(Data for analysis):
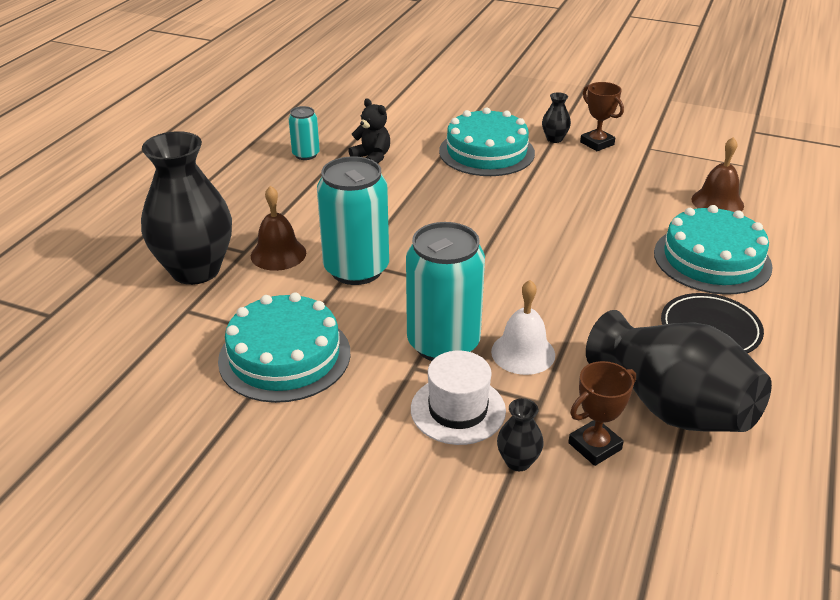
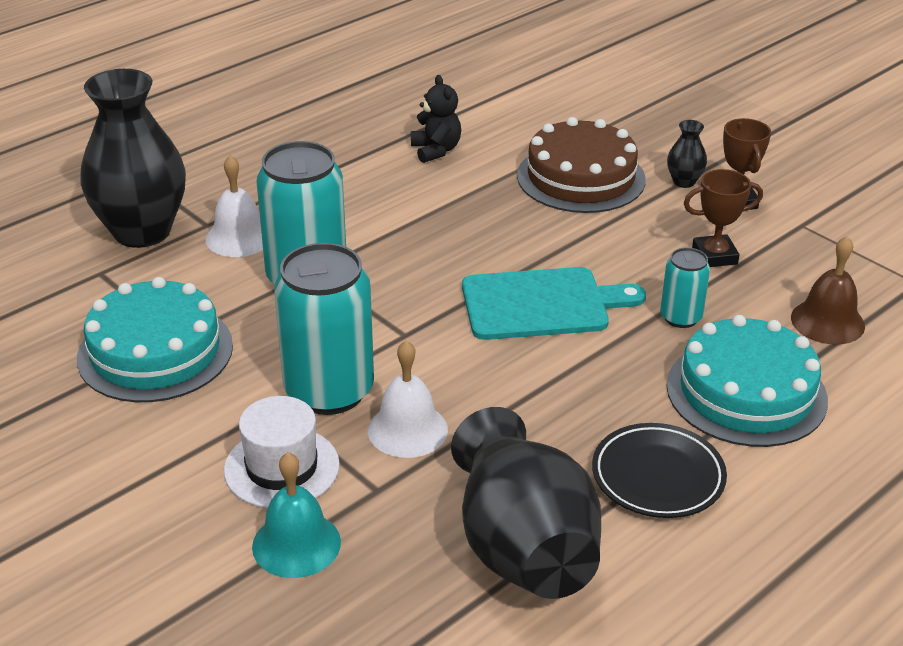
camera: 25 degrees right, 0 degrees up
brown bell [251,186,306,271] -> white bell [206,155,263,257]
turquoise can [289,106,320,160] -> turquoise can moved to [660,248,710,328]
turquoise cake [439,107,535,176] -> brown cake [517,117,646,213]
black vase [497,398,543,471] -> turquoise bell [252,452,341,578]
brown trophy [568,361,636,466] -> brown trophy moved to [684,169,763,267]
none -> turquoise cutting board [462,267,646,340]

...

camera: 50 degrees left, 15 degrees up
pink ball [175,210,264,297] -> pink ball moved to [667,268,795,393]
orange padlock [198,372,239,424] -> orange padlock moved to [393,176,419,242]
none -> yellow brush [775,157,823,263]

* * *

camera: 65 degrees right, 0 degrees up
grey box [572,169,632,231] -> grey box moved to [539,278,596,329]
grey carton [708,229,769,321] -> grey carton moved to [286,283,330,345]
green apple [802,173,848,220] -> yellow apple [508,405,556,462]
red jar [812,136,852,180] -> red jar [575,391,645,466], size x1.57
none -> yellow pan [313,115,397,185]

(Exercise directions): In the records above, the line with "orange padlock [198,372,239,424]" marks the start and the line with "none -> yellow brush [775,157,823,263]" marks the end; copy that stretch exactly, both lines included, and nothing else.

(Result for this task):
orange padlock [198,372,239,424] -> orange padlock moved to [393,176,419,242]
none -> yellow brush [775,157,823,263]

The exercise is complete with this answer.